* Exercise instructions
Could you restate every entry word for word, minus the pictures?

━━━ Input for this task

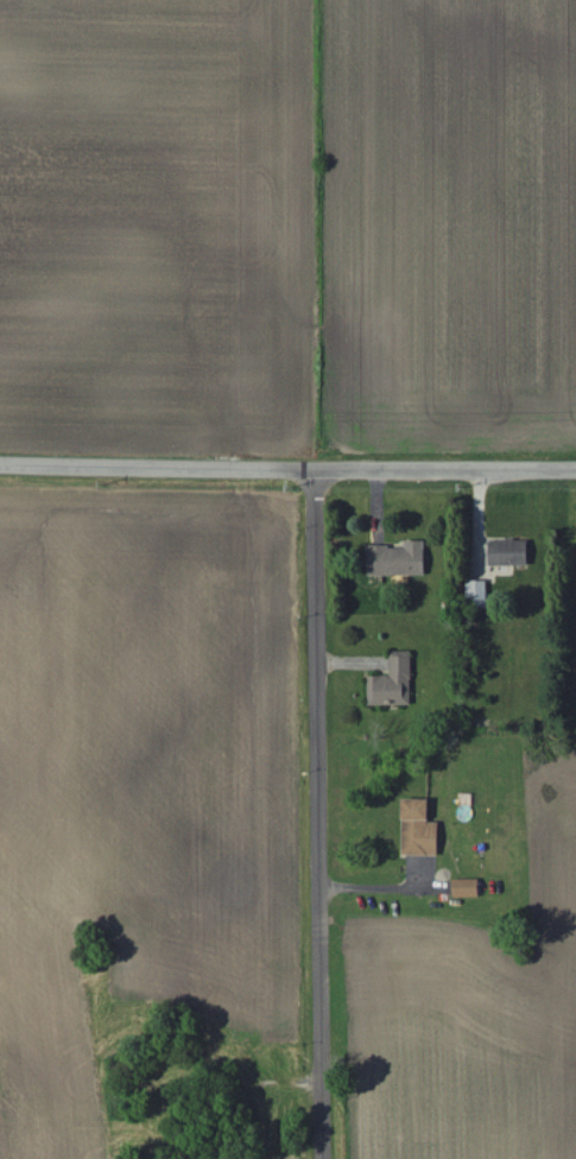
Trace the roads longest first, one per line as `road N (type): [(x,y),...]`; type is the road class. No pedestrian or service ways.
road 1 (residential): [(324,1158),(316,471)]
road 2 (residential): [(316,471),(0,465)]
road 3 (residential): [(316,471),(575,471)]

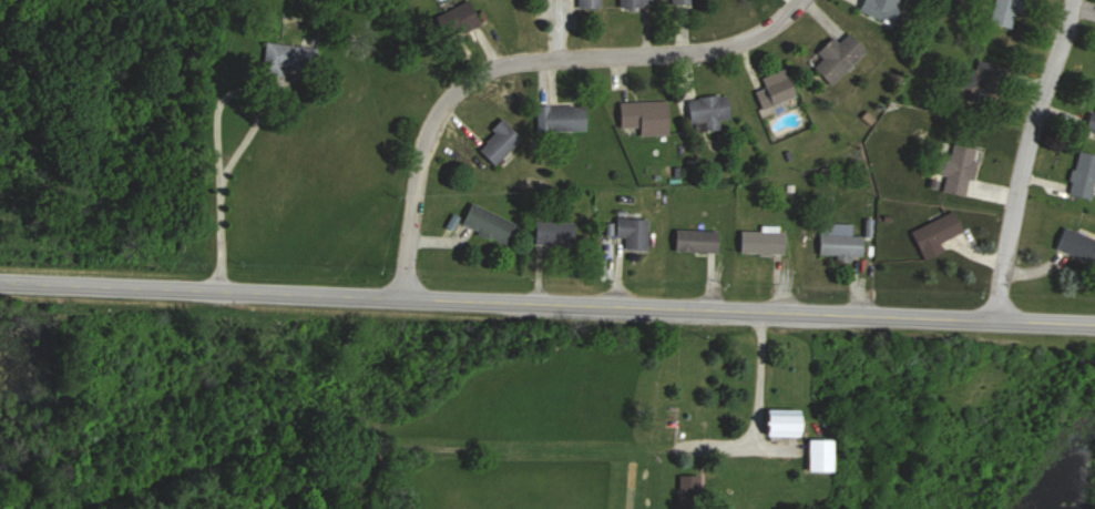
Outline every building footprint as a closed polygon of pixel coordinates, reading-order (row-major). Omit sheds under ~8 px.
[(466,0),(464,0),(431,17),(442,40),(477,22),(466,0)] [(857,8),(892,24),(902,0),(860,0),(857,8)] [(988,24),(1011,29),(1017,0),(993,0),(988,24)] [(830,37),(814,52),(821,59),(812,68),(830,86),(864,51),(846,33),(836,43),(830,37)] [(283,62),(304,64),(306,46),(262,42),(259,73),(282,75),(283,62)] [(795,96),(784,68),(750,82),(761,109),(795,96)] [(686,97),(687,122),(730,121),(730,96),(686,97)] [(637,136),(666,136),(666,101),(617,101),(617,128),(637,127),(637,136)] [(588,130),(588,105),(535,105),(535,130),(588,130)] [(1082,131),(1094,134),(1094,113),(1087,111),(1082,131)] [(474,147),(492,165),(520,137),(502,119),(474,147)] [(941,192),(964,196),(974,148),(950,143),(948,156),(936,153),(932,174),(944,176),(941,192)] [(1094,178),(1094,155),(1075,150),(1064,193),(1089,200),(1094,178)] [(514,224),(469,201),(459,222),(504,245),(514,224)] [(940,252),(936,242),(960,231),(951,211),(908,230),(921,261),(940,252)] [(645,249),(645,216),(613,216),(613,237),(624,237),(624,249),(645,249)] [(575,221),(532,220),(531,245),(574,246),(575,221)] [(1061,225),(1051,249),(1094,268),(1094,239),(1061,225)] [(715,231),(671,231),(671,252),(715,252),(715,231)] [(736,254),(784,254),(784,232),(736,232),(736,254)] [(835,256),(835,259),(863,259),(863,235),(816,235),(816,256),(835,256)] [(799,409),(756,409),(756,436),(799,436),(799,409)] [(803,472),(831,472),(831,439),(803,439),(803,472)]
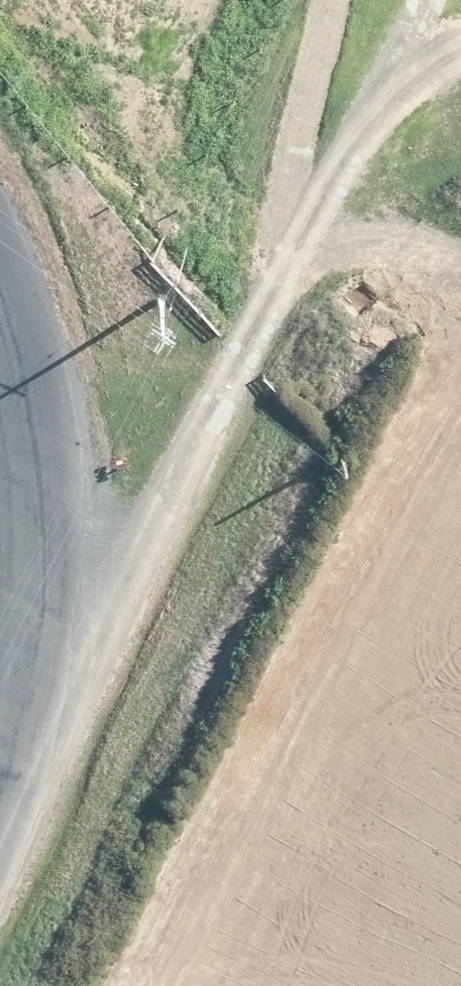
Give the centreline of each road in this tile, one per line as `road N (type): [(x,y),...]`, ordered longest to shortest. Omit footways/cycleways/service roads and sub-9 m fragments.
road 1 (residential): [(18,714),(152,548),(432,0)]
road 2 (unclassified): [(18,714),(30,451),(0,333)]

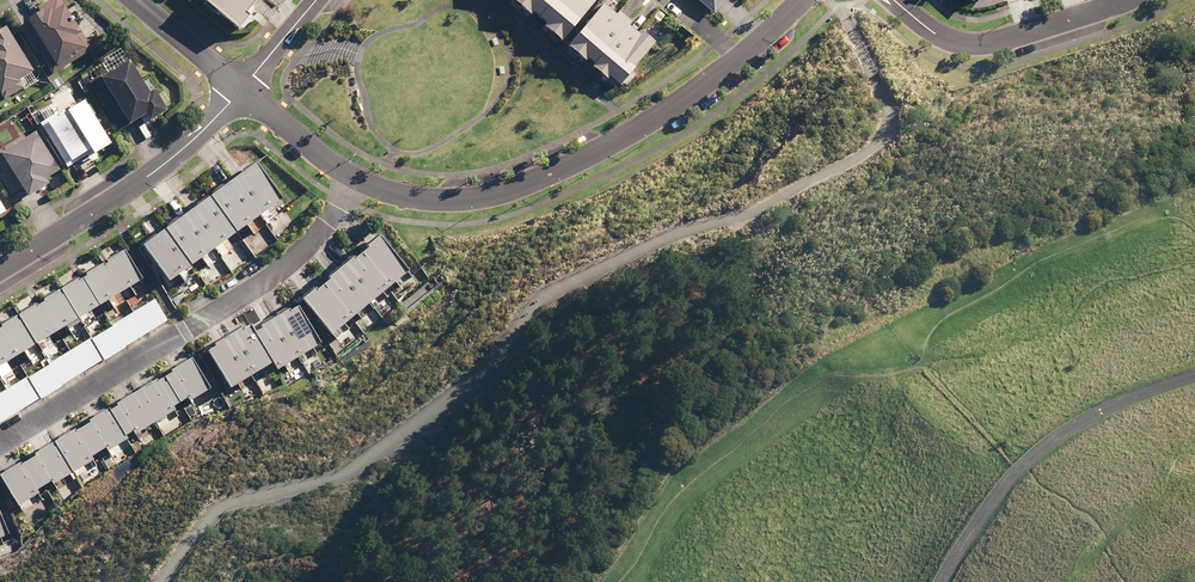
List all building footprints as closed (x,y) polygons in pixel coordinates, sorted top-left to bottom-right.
[(38,54),(42,52),(53,72),(68,64),(66,60),(87,49),(89,53),(96,49),(92,42),(98,38),(80,17),(82,15),(70,0),(69,0),(67,1),(66,0),(50,0),(46,2),(48,6),(32,15),(27,6),(15,13),(38,54)] [(197,4),(232,34),(243,20),(239,17),(254,0),(200,0),(197,4)] [(504,1),(523,17),(525,15),(542,28),(538,33),(555,47),(593,2),(590,0),(505,0),(504,1)] [(710,18),(727,0),(691,0),(710,18)] [(659,50),(669,39),(655,26),(645,38),(637,32),(634,36),(626,29),(628,27),(614,14),(609,19),(597,7),(559,48),(562,51),(560,53),(573,65),(577,60),(588,70),(586,72),(599,83),(601,80),(611,90),(653,44),(659,50)] [(40,68),(12,23),(0,31),(0,78),(8,91),(25,80),(24,78),(40,68)] [(95,83),(124,128),(144,114),(149,122),(173,105),(160,86),(155,89),(133,57),(95,83)] [(117,140),(88,97),(75,106),(67,94),(38,113),(73,164),(80,158),(79,156),(98,143),(102,150),(117,140)] [(40,128),(0,155),(8,166),(0,171),(0,173),(18,199),(31,190),(35,195),(54,181),(51,176),(66,165),(40,128)] [(283,201),(256,163),(143,245),(170,282),(283,201)] [(0,188),(0,214),(11,207),(0,188)] [(412,268),(383,234),(369,245),(371,248),(359,258),(357,255),(331,277),(333,279),(321,288),(320,287),(303,301),(332,335),(412,268)] [(128,248),(0,327),(0,366),(146,276),(128,248)] [(159,297),(0,396),(0,425),(172,318),(159,297)] [(313,348),(293,313),(254,336),(247,325),(214,345),(216,347),(206,353),(228,389),(268,365),(272,372),(313,348)] [(196,398),(217,385),(197,351),(179,361),(183,367),(167,376),(166,374),(95,417),(96,420),(84,427),(83,426),(43,450),(44,452),(31,459),(30,458),(6,472),(25,502),(43,491),(41,487),(56,478),(59,482),(98,458),(96,454),(110,445),(111,448),(133,435),(131,432),(139,427),(141,431),(179,408),(177,404),(193,394),(196,398)] [(9,535),(0,513),(0,539),(9,535)]
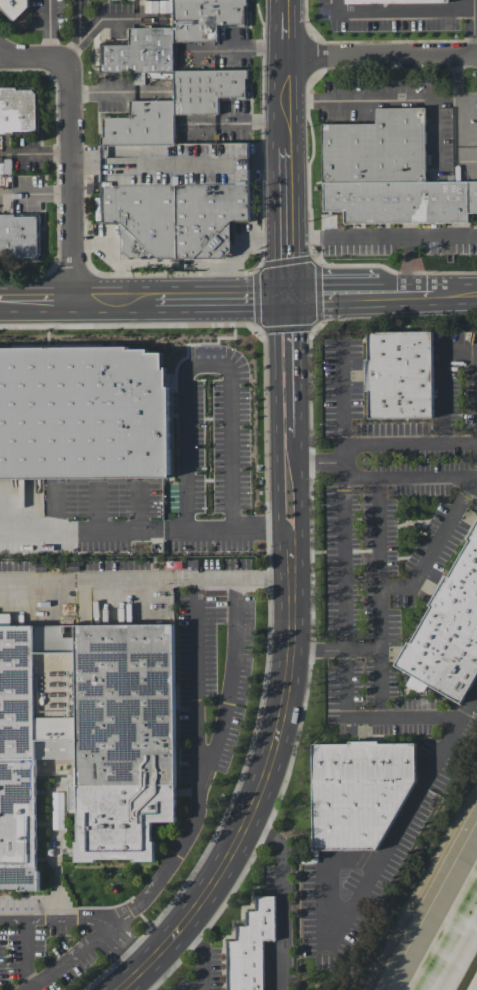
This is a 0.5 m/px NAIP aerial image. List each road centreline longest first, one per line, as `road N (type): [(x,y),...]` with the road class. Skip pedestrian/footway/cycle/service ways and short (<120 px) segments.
road 1 (tertiary): [(291,572),(284,711),(258,794),(186,926),(124,989)]
road 2 (residential): [(75,298),(68,61),(0,60)]
road 3 (tertiary): [(285,0),(288,238)]
road 4 (tertiary): [(298,485),(297,331),(288,294)]
road 5 (residential): [(285,58),(476,56)]
road 6 (tertiary): [(288,294),(275,334),(278,464)]
road 7 (secondary): [(288,294),(155,297)]

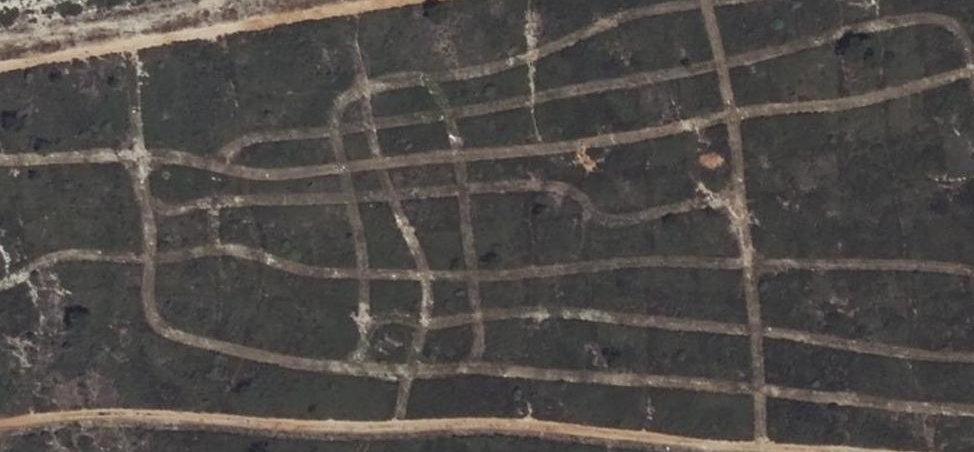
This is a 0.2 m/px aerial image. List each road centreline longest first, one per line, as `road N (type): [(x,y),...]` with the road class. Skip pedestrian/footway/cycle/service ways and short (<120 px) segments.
road 1 (track): [(0,420),(47,410),(230,405),(372,425),(518,415),(921,451)]
road 2 (track): [(379,0),(0,63)]

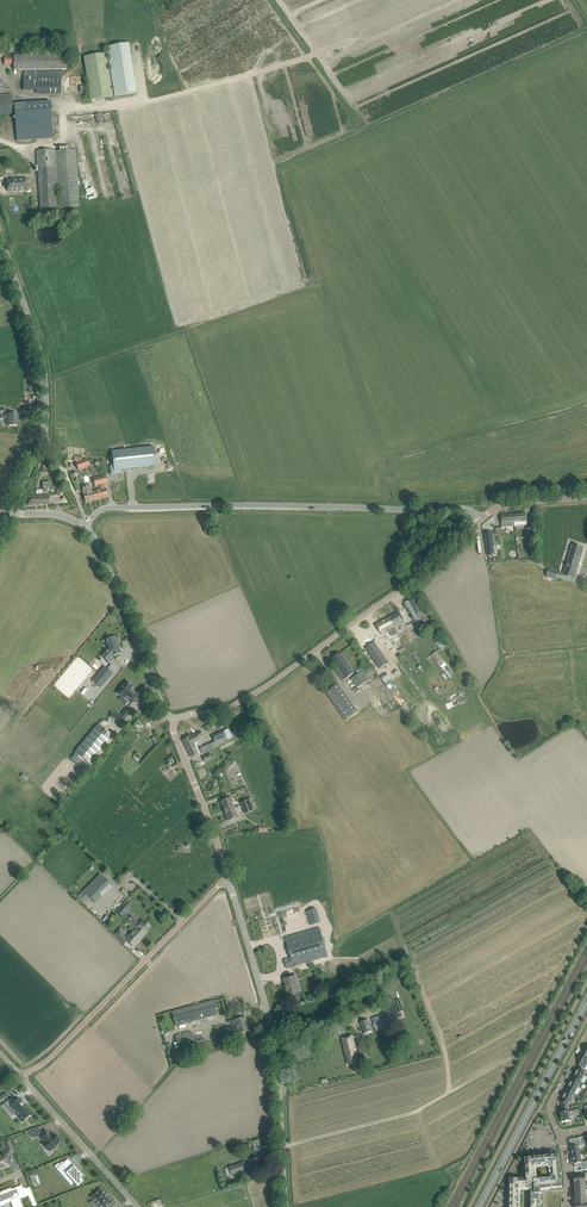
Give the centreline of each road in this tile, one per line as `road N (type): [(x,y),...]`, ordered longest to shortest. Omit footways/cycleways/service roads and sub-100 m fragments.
road 1 (unclassified): [(481,519),(461,509),(107,507),(86,528)]
road 2 (unclassified): [(175,721),(224,709),(266,686),(481,519)]
road 3 (unclassified): [(287,1206),(272,1030),(224,881)]
road 4 (unclassified): [(12,514),(45,432),(46,406),(38,353),(0,239)]
road 5 (unclassified): [(20,1075),(51,1058),(224,881)]
road 6 (tertiary): [(478,1206),(586,1001)]
road 7 (unclassified): [(175,721),(86,528)]
road 8 (residential): [(138,1206),(20,1075)]
road 9 (unclassified): [(224,881),(175,721)]

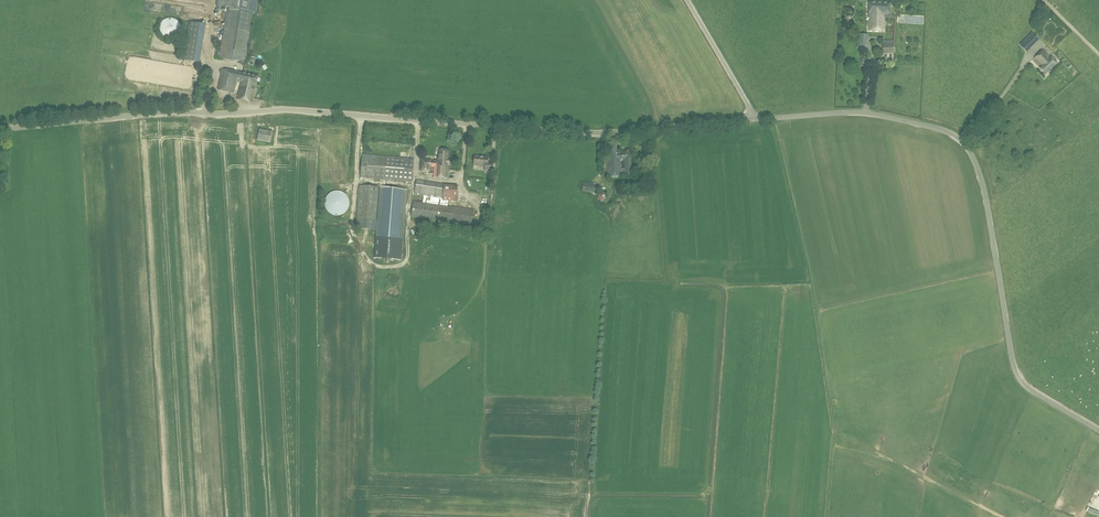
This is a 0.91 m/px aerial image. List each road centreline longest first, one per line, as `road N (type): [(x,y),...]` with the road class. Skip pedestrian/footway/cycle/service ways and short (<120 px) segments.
road 1 (tertiary): [(0,128),(268,110),(545,129),(751,119)]
road 2 (unclassified): [(1098,432),(1017,374),(984,199),(963,143),(864,112),(751,119)]
road 3 (tertiary): [(751,119),(687,0)]

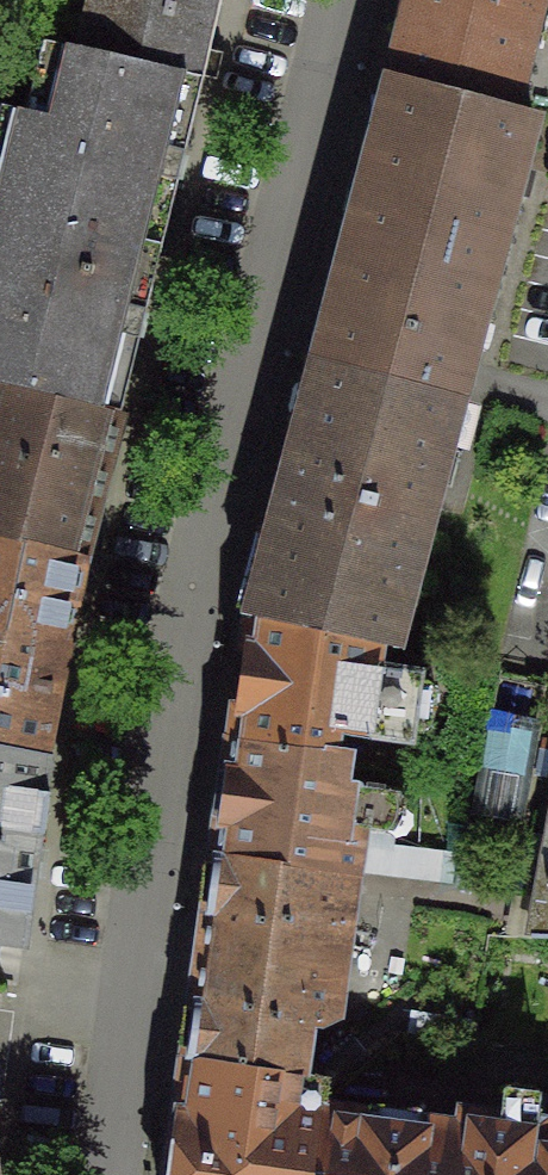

━━━━━━

* Solution
Trace the roads longest first, one per line as `road N (type): [(x,y),...]`; type is the road class. No pedestrian or service ways.
road 1 (residential): [(324,1158),(316,471)]
road 2 (residential): [(316,471),(0,465)]
road 3 (residential): [(316,471),(575,471)]

Outline every building footprint as a closed polygon of pixel coordinates, reading-order (row-major). Omit sheds under ~8 px.
[(466,0),(464,0),(431,17),(442,40),(477,22),(466,0)] [(857,8),(892,24),(902,0),(860,0),(857,8)] [(988,24),(1011,29),(1017,0),(993,0),(988,24)] [(830,37),(814,52),(821,59),(812,68),(830,86),(864,51),(846,33),(836,43),(830,37)] [(283,62),(304,64),(306,46),(262,42),(259,73),(282,75),(283,62)] [(795,96),(784,68),(750,82),(761,109),(795,96)] [(686,97),(687,122),(730,121),(730,96),(686,97)] [(637,136),(666,136),(666,101),(617,101),(617,128),(637,127),(637,136)] [(588,130),(588,105),(535,105),(535,130),(588,130)] [(1082,131),(1094,134),(1094,113),(1087,111),(1082,131)] [(474,147),(492,165),(520,137),(502,119),(474,147)] [(941,192),(964,196),(974,148),(950,143),(948,156),(936,153),(932,174),(944,176),(941,192)] [(1094,178),(1094,155),(1075,150),(1064,193),(1089,200),(1094,178)] [(514,224),(469,201),(459,222),(504,245),(514,224)] [(940,252),(936,242),(960,231),(951,211),(908,230),(921,261),(940,252)] [(645,249),(645,216),(613,216),(613,237),(624,237),(624,249),(645,249)] [(575,221),(532,220),(531,245),(574,246),(575,221)] [(1061,225),(1051,249),(1094,268),(1094,239),(1061,225)] [(715,231),(671,231),(671,252),(715,252),(715,231)] [(736,254),(784,254),(784,232),(736,232),(736,254)] [(835,256),(835,259),(863,259),(863,235),(816,235),(816,256),(835,256)] [(799,409),(756,409),(756,436),(799,436),(799,409)] [(803,472),(831,472),(831,439),(803,439),(803,472)]
Give the centreline of each road in this tile, one per line as `road N (type): [(x,y),...]`, ordered longest to shortest. Omit footways/cycleways/service roads and sub-9 m fragments.
road 1 (residential): [(18,714),(152,548),(432,0)]
road 2 (unclassified): [(18,714),(30,451),(0,333)]

List all building footprints as closed (x,y) polygons in pixel coordinates, sorted top-left to bottom-right.
[(38,54),(42,52),(53,72),(68,64),(66,60),(87,49),(89,53),(96,49),(92,42),(98,38),(80,17),(82,15),(70,0),(69,0),(67,1),(66,0),(50,0),(46,2),(48,6),(32,15),(27,6),(15,13),(38,54)] [(197,4),(232,34),(243,20),(239,17),(254,0),(200,0),(197,4)] [(504,1),(523,17),(525,15),(542,28),(538,33),(555,47),(593,2),(590,0),(505,0),(504,1)] [(710,18),(727,0),(691,0),(710,18)] [(659,50),(669,39),(655,26),(645,38),(637,32),(634,36),(626,29),(628,27),(614,14),(609,19),(597,7),(559,48),(562,51),(560,53),(573,65),(577,60),(588,70),(586,72),(599,83),(601,80),(611,90),(653,44),(659,50)] [(40,68),(12,23),(0,31),(0,78),(8,91),(25,80),(24,78),(40,68)] [(95,83),(124,128),(144,114),(149,122),(173,105),(160,86),(155,89),(133,57),(95,83)] [(117,140),(88,97),(75,106),(67,94),(38,113),(73,164),(80,158),(79,156),(98,143),(102,150),(117,140)] [(40,128),(0,155),(8,166),(0,171),(0,173),(18,199),(31,190),(35,195),(54,181),(51,176),(66,165),(40,128)] [(283,201),(256,163),(143,245),(170,282),(283,201)] [(0,188),(0,214),(11,207),(0,188)] [(412,268),(383,234),(369,245),(371,248),(359,258),(357,255),(331,277),(333,279),(321,288),(320,287),(303,301),(332,335),(412,268)] [(128,248),(0,327),(0,366),(146,276),(128,248)] [(159,297),(0,396),(0,425),(172,318),(159,297)] [(313,348),(293,313),(254,336),(247,325),(214,345),(216,347),(206,353),(228,389),(268,365),(272,372),(313,348)] [(196,398),(217,385),(197,351),(179,361),(183,367),(167,376),(166,374),(95,417),(96,420),(84,427),(83,426),(43,450),(44,452),(31,459),(30,458),(6,472),(25,502),(43,491),(41,487),(56,478),(59,482),(98,458),(96,454),(110,445),(111,448),(133,435),(131,432),(139,427),(141,431),(179,408),(177,404),(193,394),(196,398)] [(9,535),(0,513),(0,539),(9,535)]
This is a 0.5 m/px NAIP aerial image. List each road centreline longest first, one per line, as `road N (type): [(x,y),...]` with the road class. Skip pedestrian/footway/cycle/service ways and short (<120 px) segments.
road 1 (tertiary): [(291,572),(284,711),(258,794),(186,926),(124,989)]
road 2 (residential): [(75,298),(68,61),(0,60)]
road 3 (tertiary): [(285,0),(288,238)]
road 4 (tertiary): [(298,485),(297,331),(288,294)]
road 5 (residential): [(285,58),(476,56)]
road 6 (tertiary): [(288,294),(275,334),(278,464)]
road 7 (secondary): [(288,294),(155,297)]

This is a 0.2 m/px aerial image. List each road centreline longest first, one per line, as `road N (type): [(x,y),...]` with the road class. Skip pedestrian/footway/cycle/service ways and short (<120 px) segments.
road 1 (track): [(0,420),(47,410),(230,405),(372,425),(518,415),(921,451)]
road 2 (track): [(379,0),(0,63)]

Give the centreline of each road in this tile, one per line as `road N (type): [(x,y),...]`, ordered longest to shortest. Omit footways/cycleways/service roads and sub-100 m fragments.
road 1 (unclassified): [(481,519),(461,509),(107,507),(86,528)]
road 2 (unclassified): [(175,721),(224,709),(266,686),(481,519)]
road 3 (unclassified): [(287,1206),(272,1030),(224,881)]
road 4 (unclassified): [(12,514),(45,432),(46,406),(38,353),(0,239)]
road 5 (unclassified): [(20,1075),(51,1058),(224,881)]
road 6 (tertiary): [(478,1206),(586,1001)]
road 7 (unclassified): [(175,721),(86,528)]
road 8 (residential): [(138,1206),(20,1075)]
road 9 (unclassified): [(224,881),(175,721)]

This is a 0.91 m/px aerial image. List each road centreline longest first, one per line, as `road N (type): [(x,y),...]` with the road class. Skip pedestrian/footway/cycle/service ways and short (<120 px) segments.
road 1 (tertiary): [(0,128),(268,110),(545,129),(751,119)]
road 2 (unclassified): [(1098,432),(1017,374),(984,199),(963,143),(864,112),(751,119)]
road 3 (tertiary): [(751,119),(687,0)]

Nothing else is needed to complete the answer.